▶ WORK TO BE COMPLETED: Provide again, from the entries below, every line from the one containing "Seasons: [7,47,647,390] ->" through the one containing "Chat with Astrid: [7,1467,828,1760]", exactly as written, and no other line.

▶ PROVIDED MATERIAL:
^^^^^^^^^^^^^^^^

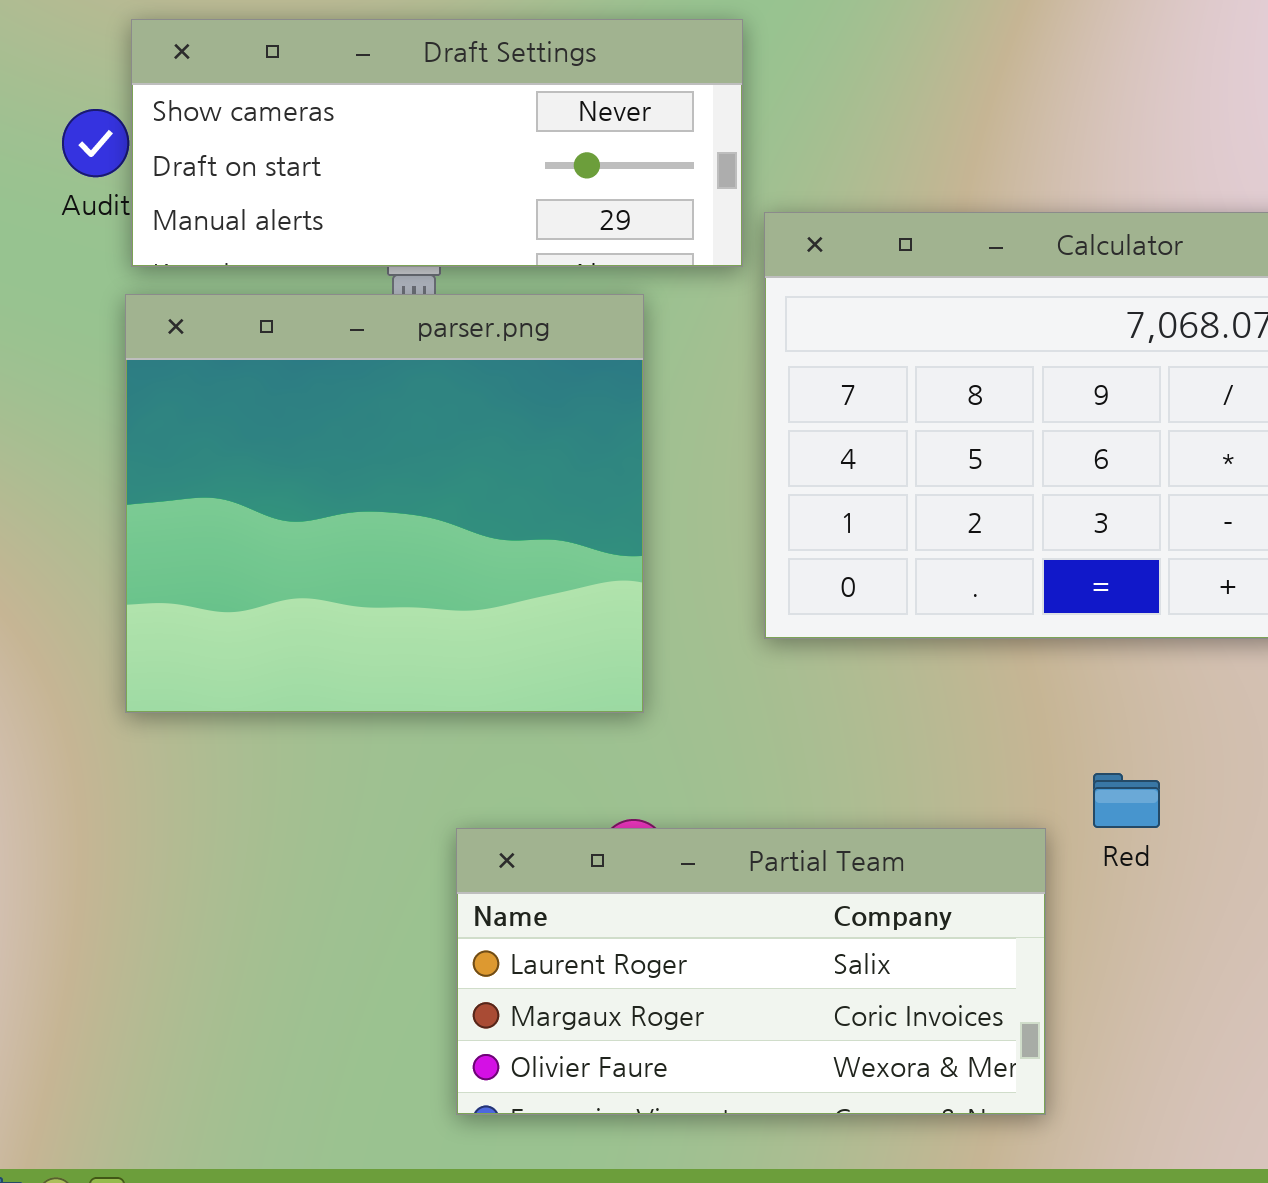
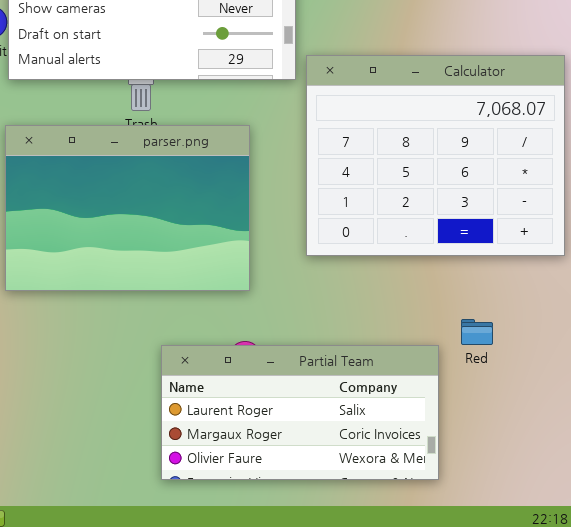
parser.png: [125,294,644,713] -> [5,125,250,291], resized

^^^^^^^^^^^^^^^^

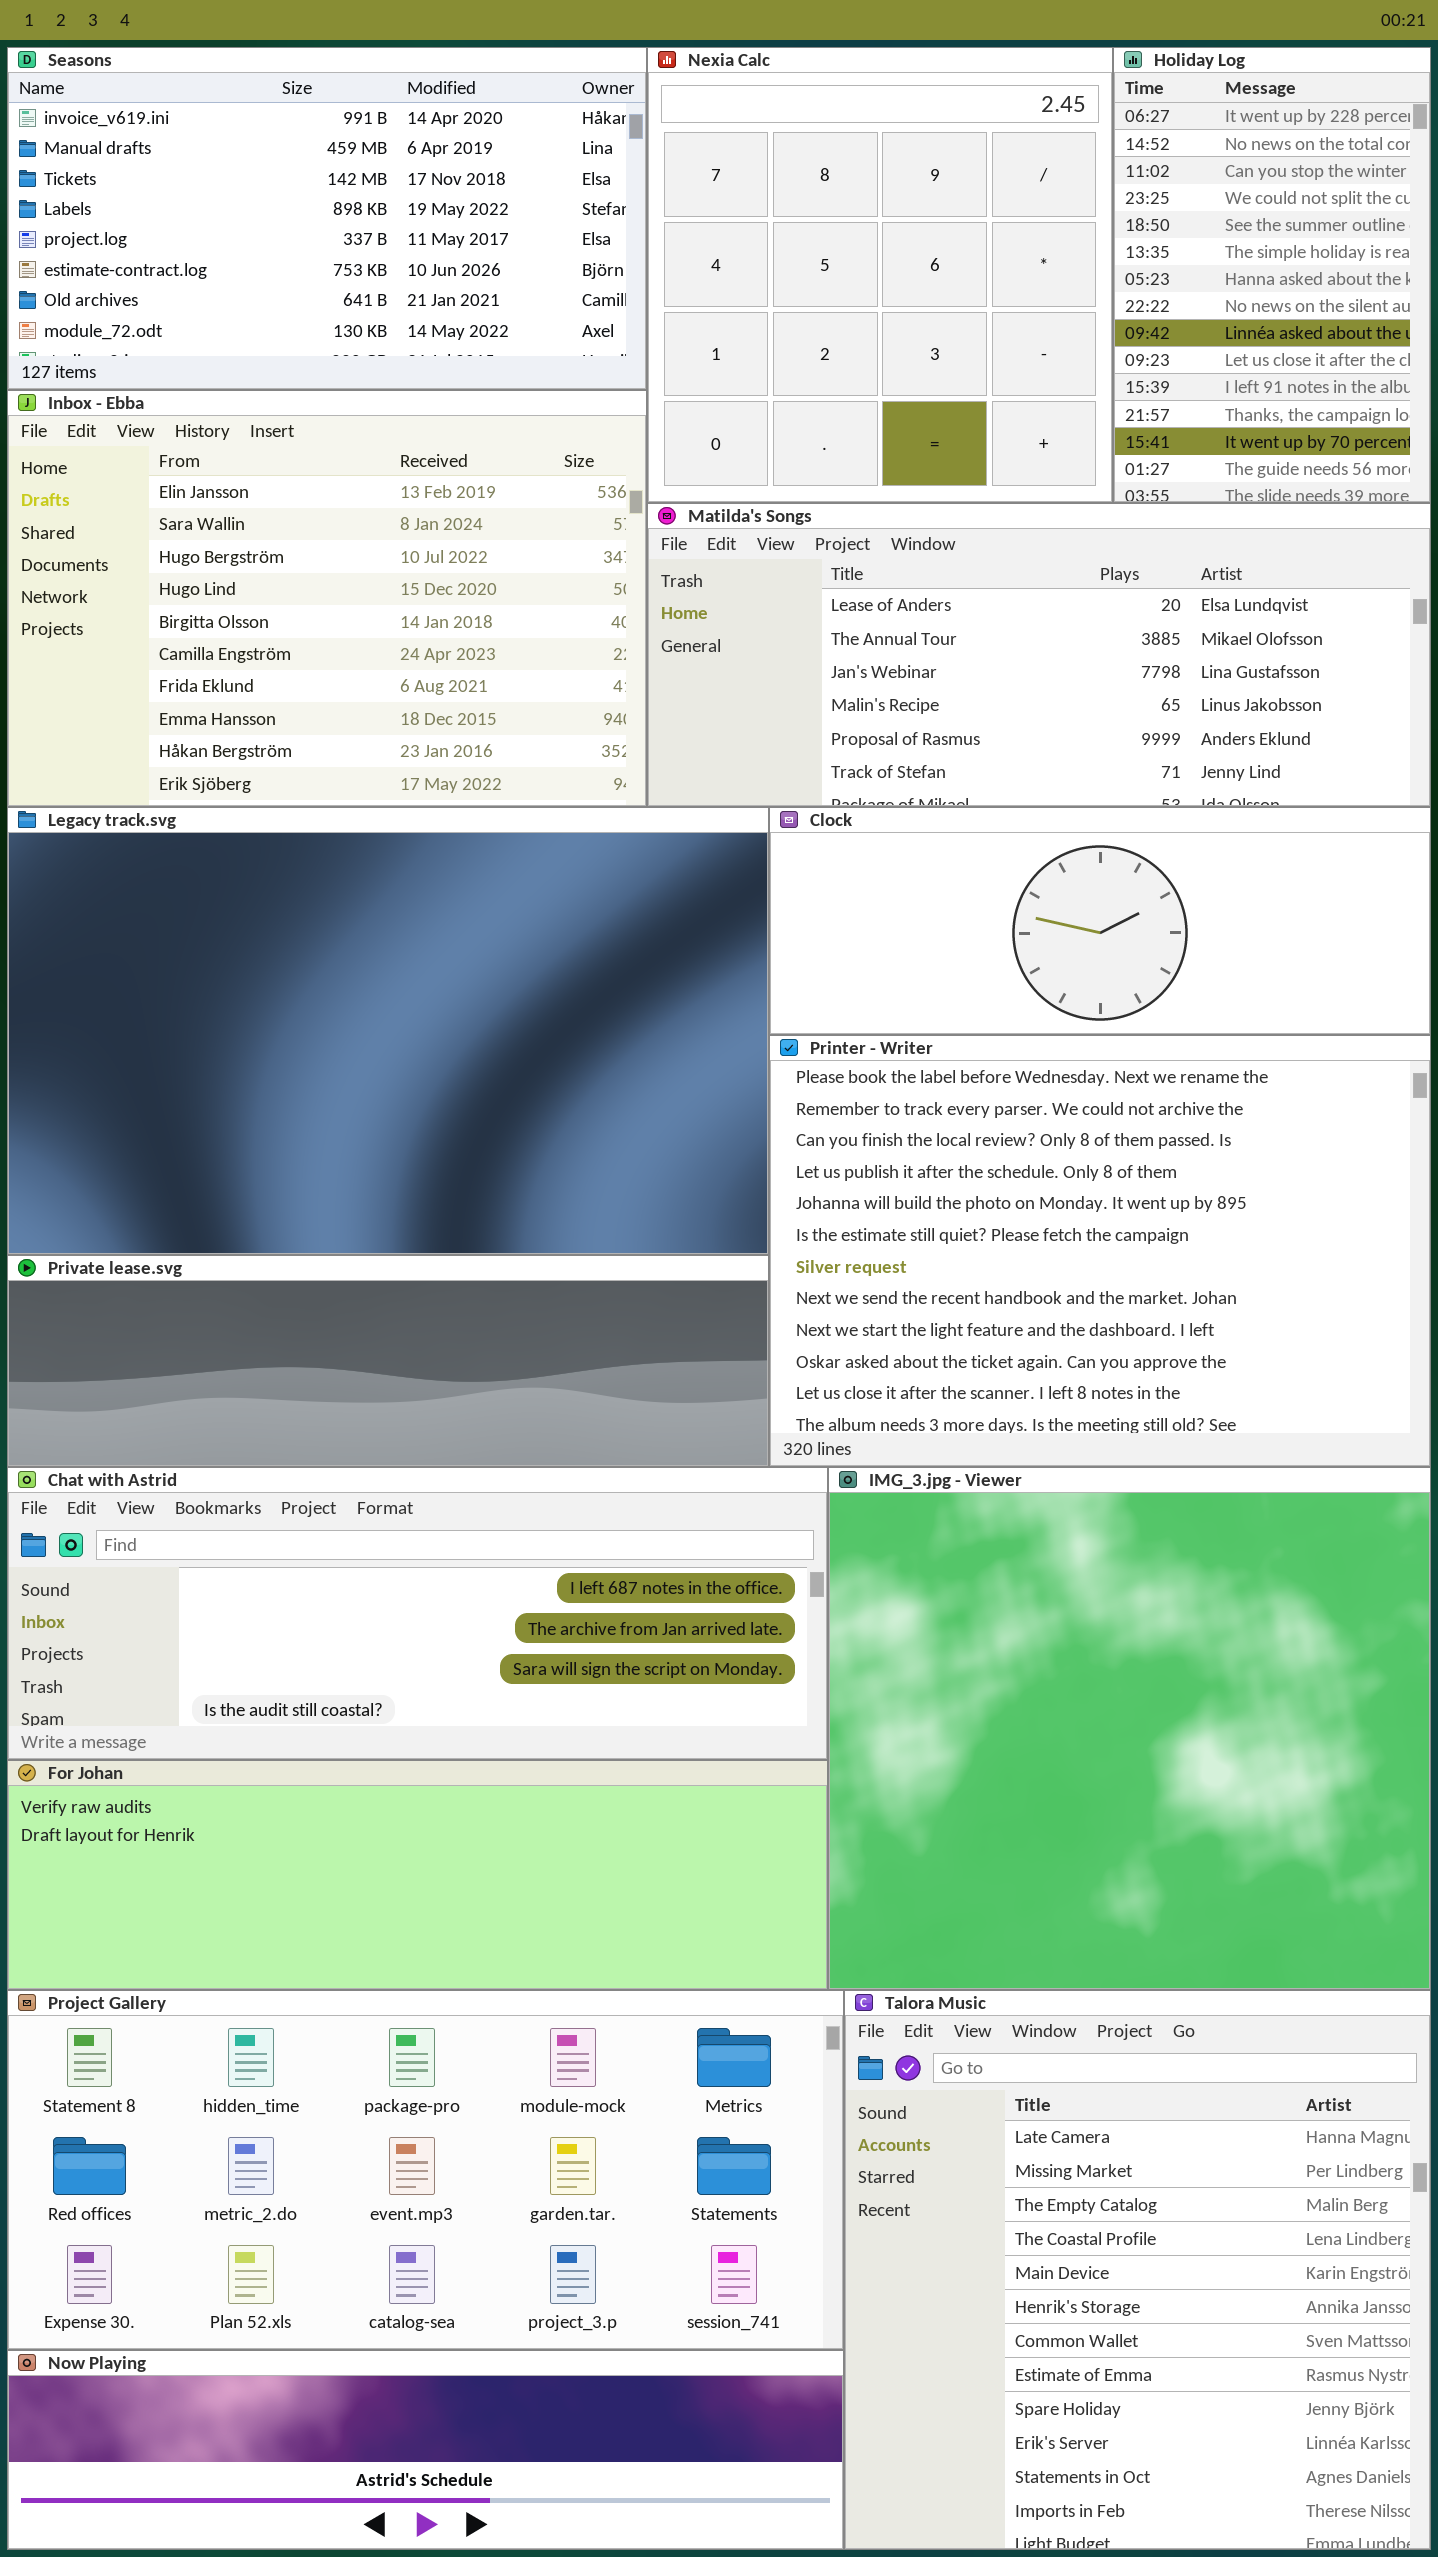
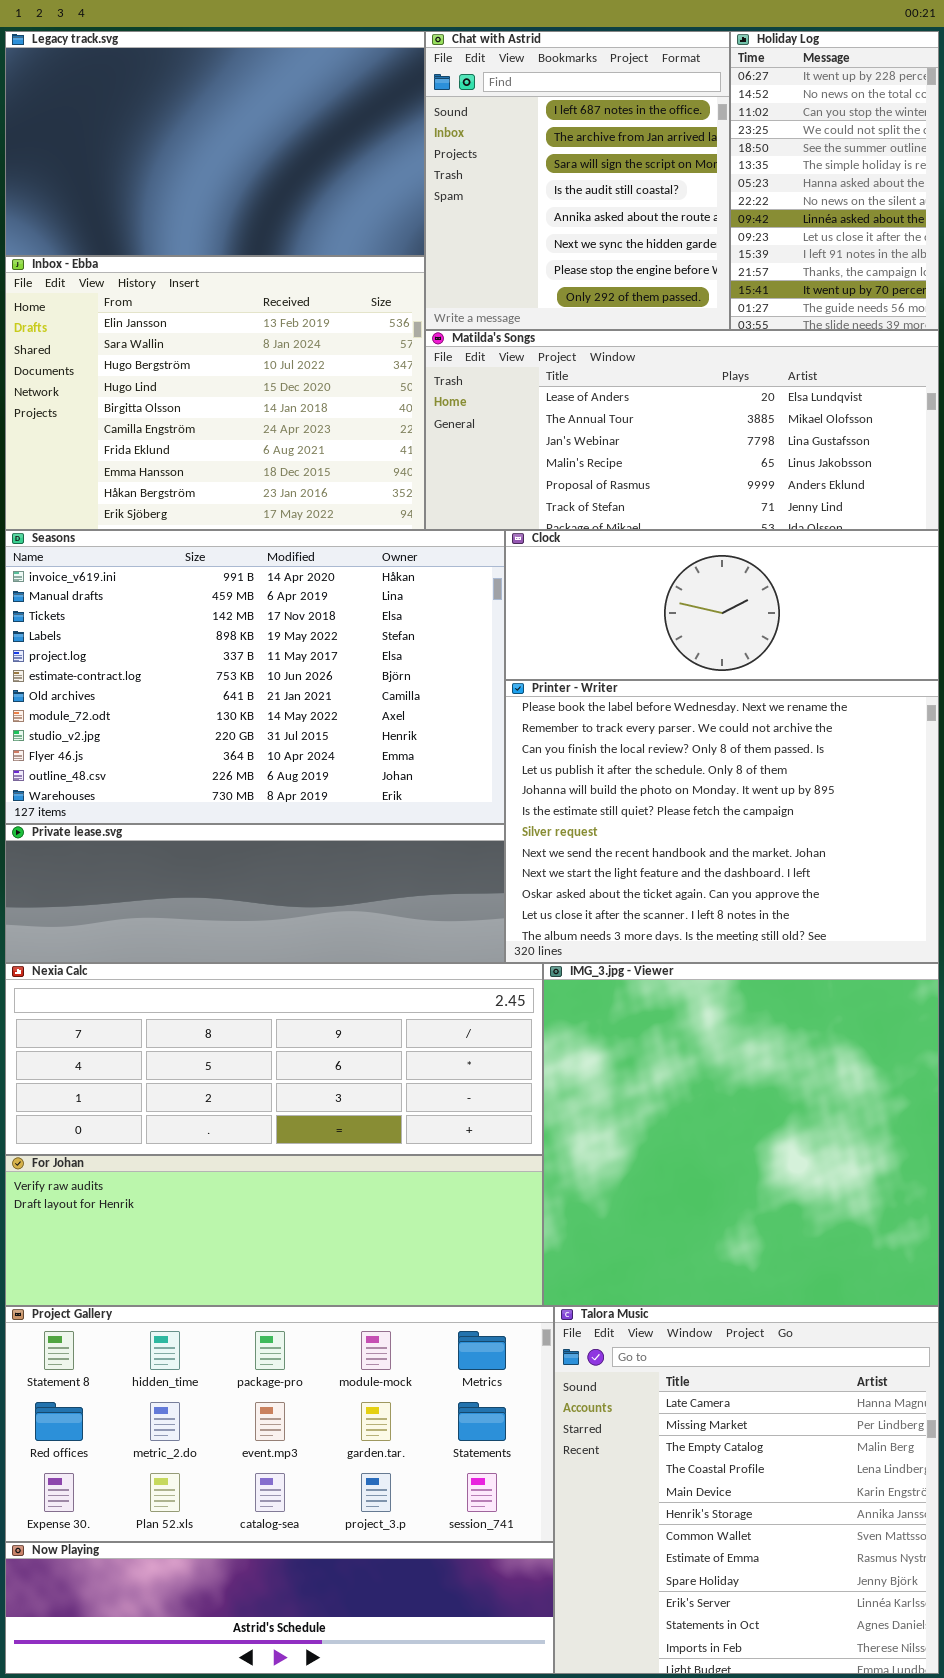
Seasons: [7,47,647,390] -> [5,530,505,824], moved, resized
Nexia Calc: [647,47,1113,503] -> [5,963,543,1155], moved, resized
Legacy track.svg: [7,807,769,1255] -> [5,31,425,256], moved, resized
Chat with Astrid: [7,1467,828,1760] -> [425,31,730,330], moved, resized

^^^^^^^^^^^^^^^^

▶ PROBLEM SOLUTION:
Seasons: [7,47,647,390] -> [5,530,505,824], moved, resized
Nexia Calc: [647,47,1113,503] -> [5,963,543,1155], moved, resized
Legacy track.svg: [7,807,769,1255] -> [5,31,425,256], moved, resized
Chat with Astrid: [7,1467,828,1760] -> [425,31,730,330], moved, resized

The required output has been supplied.